→ **YOUR TASK**
Starting at the line with "TEMP1 pin VCC: none -> 5V", retype each line exactly up to and including the final line of the records below.
┌─ DATA EXCERPTS
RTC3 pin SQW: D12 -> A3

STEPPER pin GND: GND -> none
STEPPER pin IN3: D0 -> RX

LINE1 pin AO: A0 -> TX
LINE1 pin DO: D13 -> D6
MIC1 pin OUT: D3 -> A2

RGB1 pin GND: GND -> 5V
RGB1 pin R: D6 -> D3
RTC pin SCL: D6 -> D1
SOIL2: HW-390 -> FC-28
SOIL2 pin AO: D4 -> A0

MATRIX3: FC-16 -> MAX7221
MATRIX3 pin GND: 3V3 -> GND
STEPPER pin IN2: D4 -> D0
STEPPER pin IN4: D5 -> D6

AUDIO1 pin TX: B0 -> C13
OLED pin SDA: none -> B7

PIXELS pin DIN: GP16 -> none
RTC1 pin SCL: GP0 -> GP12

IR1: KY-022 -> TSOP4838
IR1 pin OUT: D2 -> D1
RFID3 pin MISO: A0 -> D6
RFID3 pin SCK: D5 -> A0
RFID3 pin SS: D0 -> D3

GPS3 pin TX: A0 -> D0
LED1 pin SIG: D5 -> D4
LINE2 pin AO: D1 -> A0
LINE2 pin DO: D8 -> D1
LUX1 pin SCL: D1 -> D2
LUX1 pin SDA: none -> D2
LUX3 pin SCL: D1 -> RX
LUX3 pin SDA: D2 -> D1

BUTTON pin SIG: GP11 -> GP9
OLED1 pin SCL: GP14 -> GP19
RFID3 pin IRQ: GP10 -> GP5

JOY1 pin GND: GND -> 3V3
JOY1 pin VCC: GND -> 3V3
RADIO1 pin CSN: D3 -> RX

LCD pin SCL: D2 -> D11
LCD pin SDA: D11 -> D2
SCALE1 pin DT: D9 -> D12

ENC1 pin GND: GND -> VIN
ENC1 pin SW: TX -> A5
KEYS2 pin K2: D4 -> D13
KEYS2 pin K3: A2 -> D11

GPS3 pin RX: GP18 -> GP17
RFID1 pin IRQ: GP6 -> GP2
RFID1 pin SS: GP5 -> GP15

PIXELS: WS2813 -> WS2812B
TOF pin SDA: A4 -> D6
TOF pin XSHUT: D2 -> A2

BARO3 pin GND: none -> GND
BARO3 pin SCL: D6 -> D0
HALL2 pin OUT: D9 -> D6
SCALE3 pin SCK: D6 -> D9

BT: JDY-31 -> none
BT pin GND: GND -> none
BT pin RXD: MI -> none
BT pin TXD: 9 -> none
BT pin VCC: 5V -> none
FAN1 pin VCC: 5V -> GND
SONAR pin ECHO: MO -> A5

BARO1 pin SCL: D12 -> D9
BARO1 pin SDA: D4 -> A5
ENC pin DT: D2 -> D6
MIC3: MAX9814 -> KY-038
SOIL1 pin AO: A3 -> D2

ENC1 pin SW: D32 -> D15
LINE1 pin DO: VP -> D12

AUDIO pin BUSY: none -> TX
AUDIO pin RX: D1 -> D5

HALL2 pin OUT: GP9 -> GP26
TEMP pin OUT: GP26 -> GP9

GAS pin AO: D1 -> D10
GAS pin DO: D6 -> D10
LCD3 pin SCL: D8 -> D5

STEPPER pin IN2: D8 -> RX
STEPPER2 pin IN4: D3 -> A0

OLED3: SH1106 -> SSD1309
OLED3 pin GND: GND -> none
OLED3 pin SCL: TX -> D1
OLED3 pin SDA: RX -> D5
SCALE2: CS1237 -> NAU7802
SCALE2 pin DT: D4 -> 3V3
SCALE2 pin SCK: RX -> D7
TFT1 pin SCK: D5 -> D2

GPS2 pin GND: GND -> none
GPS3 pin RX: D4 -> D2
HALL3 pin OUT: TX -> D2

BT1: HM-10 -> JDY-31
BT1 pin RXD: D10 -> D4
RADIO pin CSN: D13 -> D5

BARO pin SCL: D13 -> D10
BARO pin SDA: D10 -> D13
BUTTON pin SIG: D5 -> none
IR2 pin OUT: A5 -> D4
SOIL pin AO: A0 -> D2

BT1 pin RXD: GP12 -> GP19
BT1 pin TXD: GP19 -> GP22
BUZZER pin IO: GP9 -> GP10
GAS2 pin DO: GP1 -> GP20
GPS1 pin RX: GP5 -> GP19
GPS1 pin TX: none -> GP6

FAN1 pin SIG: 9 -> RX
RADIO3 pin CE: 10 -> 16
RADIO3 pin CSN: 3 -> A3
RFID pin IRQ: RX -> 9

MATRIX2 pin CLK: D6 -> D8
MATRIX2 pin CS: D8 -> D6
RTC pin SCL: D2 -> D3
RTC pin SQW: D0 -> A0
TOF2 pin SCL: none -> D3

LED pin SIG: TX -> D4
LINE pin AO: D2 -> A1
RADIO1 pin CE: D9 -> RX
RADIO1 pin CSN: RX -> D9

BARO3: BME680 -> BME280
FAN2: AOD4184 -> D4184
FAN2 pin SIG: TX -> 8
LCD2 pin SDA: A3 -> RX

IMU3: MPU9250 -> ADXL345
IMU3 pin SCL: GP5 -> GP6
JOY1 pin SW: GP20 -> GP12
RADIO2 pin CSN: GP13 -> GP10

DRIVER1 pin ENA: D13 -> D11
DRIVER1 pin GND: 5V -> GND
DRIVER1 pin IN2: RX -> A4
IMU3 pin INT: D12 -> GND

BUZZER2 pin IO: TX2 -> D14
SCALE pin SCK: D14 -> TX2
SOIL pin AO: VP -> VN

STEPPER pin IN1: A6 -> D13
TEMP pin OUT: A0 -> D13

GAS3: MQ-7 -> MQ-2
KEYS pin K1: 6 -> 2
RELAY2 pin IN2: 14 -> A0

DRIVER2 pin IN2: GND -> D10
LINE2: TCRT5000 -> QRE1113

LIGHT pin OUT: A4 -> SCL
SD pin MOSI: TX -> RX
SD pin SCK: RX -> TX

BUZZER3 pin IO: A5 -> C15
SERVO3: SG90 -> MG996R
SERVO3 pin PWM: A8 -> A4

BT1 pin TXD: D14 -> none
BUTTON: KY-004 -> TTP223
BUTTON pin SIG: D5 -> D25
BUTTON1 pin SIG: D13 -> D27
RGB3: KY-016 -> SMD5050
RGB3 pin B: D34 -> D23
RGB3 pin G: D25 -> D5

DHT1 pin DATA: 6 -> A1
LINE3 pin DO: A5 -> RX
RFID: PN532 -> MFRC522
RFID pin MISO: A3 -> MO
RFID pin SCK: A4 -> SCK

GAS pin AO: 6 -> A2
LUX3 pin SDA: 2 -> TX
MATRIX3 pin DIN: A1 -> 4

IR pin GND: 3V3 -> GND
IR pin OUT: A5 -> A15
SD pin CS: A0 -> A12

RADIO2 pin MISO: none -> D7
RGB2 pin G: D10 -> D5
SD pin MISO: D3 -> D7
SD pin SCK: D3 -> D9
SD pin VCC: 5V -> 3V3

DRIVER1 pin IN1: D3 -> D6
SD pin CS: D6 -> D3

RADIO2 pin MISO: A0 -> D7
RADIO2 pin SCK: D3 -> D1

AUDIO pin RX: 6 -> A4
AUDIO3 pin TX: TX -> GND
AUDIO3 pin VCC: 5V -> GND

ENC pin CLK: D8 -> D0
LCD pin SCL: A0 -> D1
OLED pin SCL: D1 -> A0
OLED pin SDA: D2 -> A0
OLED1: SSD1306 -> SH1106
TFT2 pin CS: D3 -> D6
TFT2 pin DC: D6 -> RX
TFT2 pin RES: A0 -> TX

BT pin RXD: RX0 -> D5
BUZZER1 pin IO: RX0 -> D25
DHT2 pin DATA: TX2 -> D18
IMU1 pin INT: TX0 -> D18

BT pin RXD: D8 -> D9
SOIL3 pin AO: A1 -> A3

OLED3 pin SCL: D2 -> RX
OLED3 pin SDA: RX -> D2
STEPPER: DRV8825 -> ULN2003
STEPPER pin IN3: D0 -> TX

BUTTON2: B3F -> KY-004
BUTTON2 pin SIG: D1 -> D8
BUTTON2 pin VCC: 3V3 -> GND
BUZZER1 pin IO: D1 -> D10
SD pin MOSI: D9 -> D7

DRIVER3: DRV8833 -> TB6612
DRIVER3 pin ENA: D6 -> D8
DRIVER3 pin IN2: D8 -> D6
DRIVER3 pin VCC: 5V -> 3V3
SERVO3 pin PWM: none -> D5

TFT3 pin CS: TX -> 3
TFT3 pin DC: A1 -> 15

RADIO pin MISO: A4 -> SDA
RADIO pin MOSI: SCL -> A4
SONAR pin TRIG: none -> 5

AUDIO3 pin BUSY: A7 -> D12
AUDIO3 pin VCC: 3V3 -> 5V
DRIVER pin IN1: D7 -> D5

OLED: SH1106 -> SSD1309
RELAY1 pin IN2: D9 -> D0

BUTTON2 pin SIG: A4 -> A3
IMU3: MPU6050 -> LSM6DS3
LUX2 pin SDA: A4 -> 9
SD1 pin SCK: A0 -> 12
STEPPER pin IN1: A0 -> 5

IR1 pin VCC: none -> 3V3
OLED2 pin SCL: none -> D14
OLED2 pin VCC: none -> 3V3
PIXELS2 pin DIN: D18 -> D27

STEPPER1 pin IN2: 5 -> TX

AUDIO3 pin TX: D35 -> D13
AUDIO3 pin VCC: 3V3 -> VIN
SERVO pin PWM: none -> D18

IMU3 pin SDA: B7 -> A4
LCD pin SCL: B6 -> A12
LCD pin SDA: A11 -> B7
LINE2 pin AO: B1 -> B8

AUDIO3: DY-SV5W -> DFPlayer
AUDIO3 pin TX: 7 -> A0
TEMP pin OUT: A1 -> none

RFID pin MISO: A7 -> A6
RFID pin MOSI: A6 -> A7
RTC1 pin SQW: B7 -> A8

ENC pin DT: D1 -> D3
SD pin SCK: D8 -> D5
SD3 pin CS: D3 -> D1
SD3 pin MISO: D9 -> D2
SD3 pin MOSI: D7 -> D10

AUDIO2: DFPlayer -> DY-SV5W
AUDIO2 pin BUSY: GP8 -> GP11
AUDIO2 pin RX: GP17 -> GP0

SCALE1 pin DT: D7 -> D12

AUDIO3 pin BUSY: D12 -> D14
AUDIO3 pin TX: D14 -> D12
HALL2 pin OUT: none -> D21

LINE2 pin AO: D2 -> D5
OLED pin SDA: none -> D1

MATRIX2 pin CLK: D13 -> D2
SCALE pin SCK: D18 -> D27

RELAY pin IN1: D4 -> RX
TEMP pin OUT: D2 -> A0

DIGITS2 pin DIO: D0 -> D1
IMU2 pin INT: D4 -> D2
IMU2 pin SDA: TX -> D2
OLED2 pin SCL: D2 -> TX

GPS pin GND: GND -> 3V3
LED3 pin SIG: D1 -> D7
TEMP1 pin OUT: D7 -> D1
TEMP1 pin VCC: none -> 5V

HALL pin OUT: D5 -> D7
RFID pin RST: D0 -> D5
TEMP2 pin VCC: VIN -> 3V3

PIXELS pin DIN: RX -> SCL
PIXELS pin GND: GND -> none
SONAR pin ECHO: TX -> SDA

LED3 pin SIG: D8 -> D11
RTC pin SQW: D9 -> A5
└─
→ **COMPLETED EXERCISE**
TEMP1 pin VCC: none -> 5V

HALL pin OUT: D5 -> D7
RFID pin RST: D0 -> D5
TEMP2 pin VCC: VIN -> 3V3

PIXELS pin DIN: RX -> SCL
PIXELS pin GND: GND -> none
SONAR pin ECHO: TX -> SDA

LED3 pin SIG: D8 -> D11
RTC pin SQW: D9 -> A5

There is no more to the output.